▼

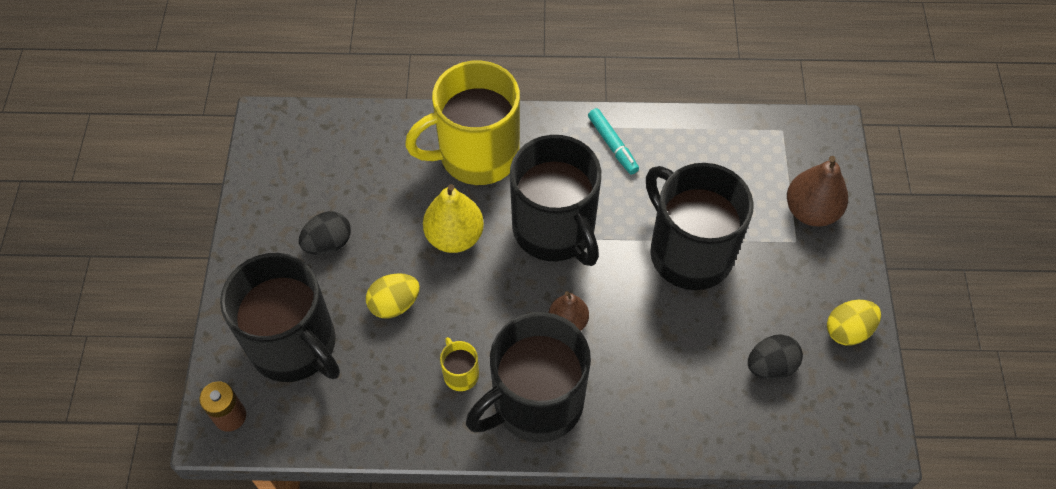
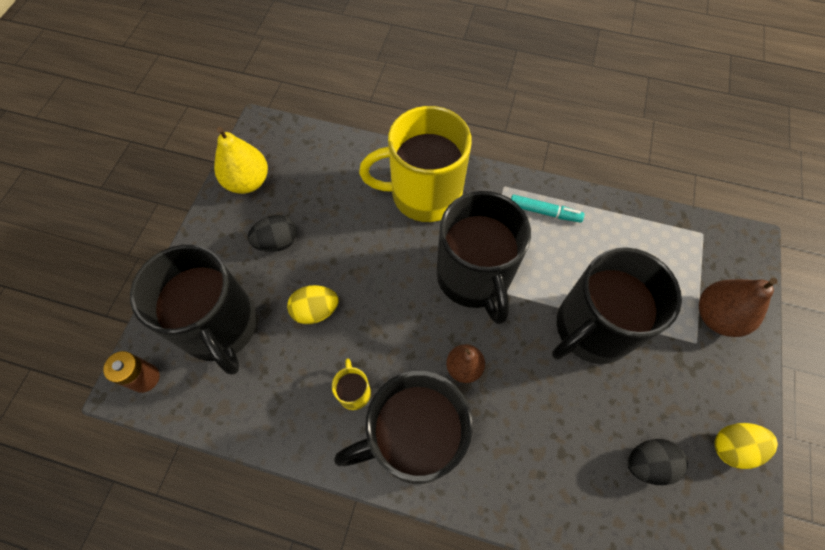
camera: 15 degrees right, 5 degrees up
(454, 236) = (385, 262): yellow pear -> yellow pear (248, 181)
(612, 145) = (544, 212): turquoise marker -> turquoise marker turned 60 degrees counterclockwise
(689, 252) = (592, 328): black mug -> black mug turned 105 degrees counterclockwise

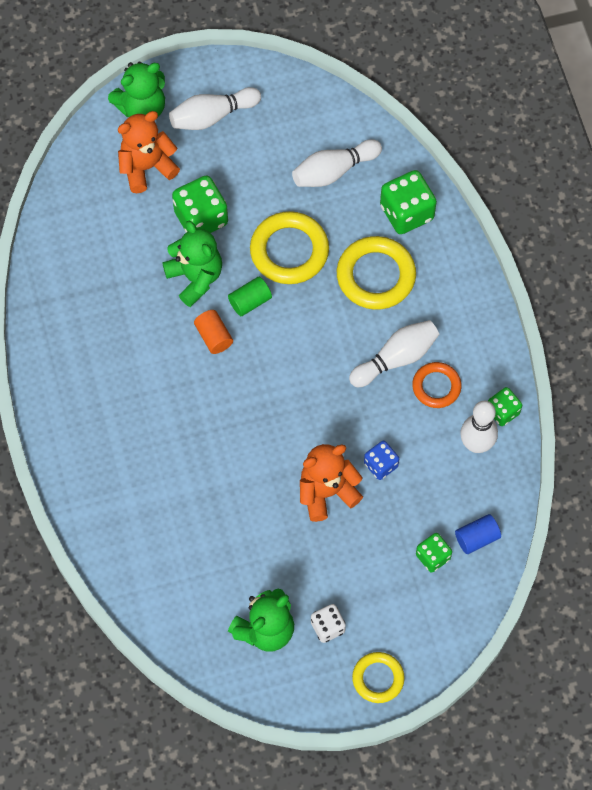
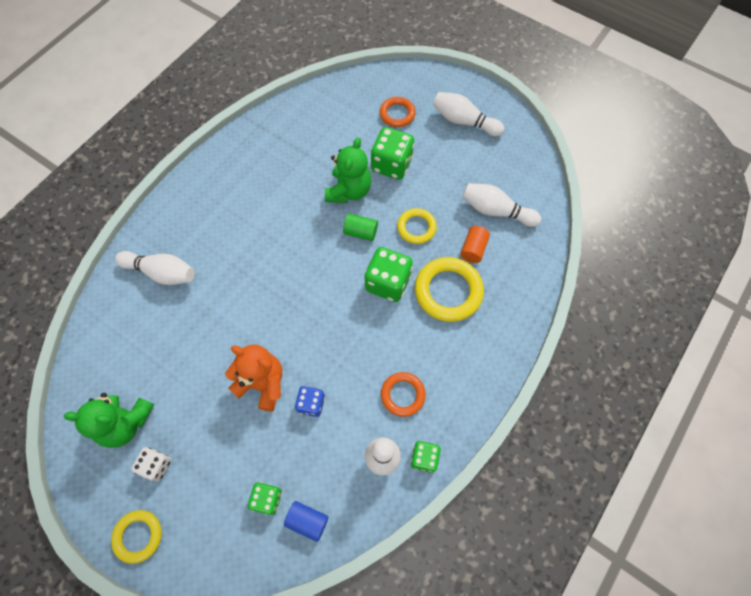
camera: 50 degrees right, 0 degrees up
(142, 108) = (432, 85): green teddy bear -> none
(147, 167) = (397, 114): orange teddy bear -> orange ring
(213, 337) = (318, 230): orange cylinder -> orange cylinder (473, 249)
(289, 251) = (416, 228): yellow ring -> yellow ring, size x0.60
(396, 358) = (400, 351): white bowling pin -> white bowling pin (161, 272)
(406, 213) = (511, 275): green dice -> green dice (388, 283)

▲
▼

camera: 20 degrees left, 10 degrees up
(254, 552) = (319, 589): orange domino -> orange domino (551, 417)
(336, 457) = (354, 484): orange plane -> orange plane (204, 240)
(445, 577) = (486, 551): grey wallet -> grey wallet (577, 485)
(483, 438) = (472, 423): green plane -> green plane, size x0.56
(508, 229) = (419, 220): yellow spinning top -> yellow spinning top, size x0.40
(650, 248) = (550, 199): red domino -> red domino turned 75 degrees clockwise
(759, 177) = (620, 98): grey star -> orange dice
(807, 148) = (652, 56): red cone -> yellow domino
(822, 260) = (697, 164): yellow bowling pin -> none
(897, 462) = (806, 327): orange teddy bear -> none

▲
▼

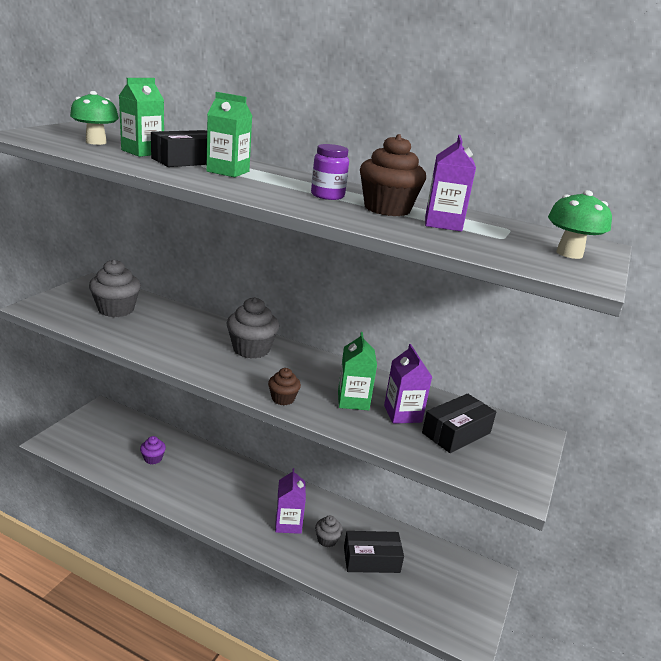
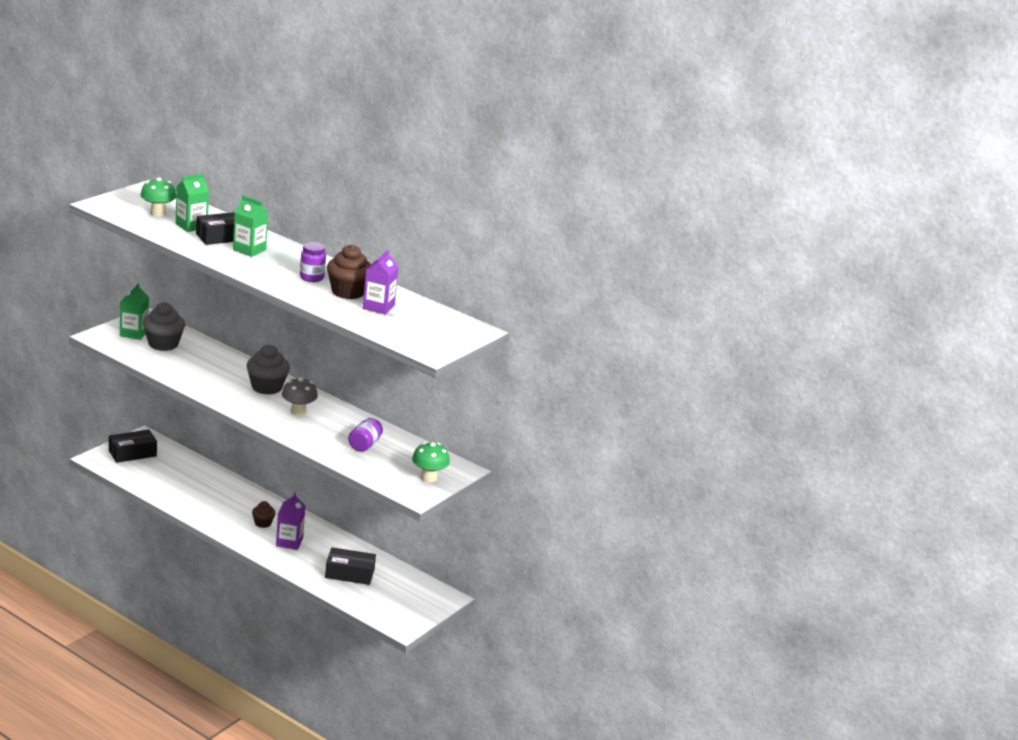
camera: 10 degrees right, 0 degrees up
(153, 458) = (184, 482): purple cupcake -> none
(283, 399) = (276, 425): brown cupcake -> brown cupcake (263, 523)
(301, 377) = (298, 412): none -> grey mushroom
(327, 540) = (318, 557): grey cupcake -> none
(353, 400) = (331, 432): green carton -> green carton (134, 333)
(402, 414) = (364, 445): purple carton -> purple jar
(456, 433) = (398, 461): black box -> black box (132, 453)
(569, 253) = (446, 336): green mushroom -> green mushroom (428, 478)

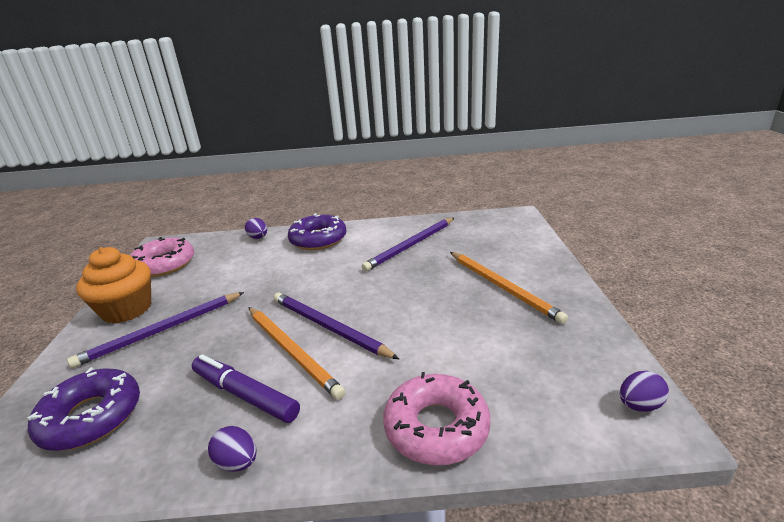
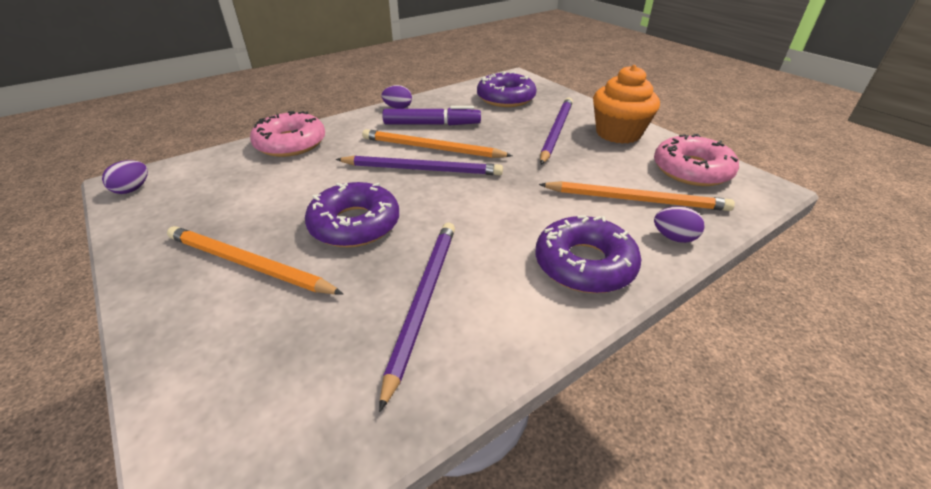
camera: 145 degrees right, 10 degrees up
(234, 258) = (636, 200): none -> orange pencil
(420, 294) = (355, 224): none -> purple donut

▲

What is being asked —
When you reach the line containing "(142, 108) = (432, 85): green" in the data above, start copying exactly, and stop after the line containing "(406, 213) = (511, 275): green".

Written answer —
(142, 108) = (432, 85): green teddy bear -> none
(147, 167) = (397, 114): orange teddy bear -> orange ring
(213, 337) = (318, 230): orange cylinder -> orange cylinder (473, 249)
(289, 251) = (416, 228): yellow ring -> yellow ring, size x0.60
(396, 358) = (400, 351): white bowling pin -> white bowling pin (161, 272)
(406, 213) = (511, 275): green dice -> green dice (388, 283)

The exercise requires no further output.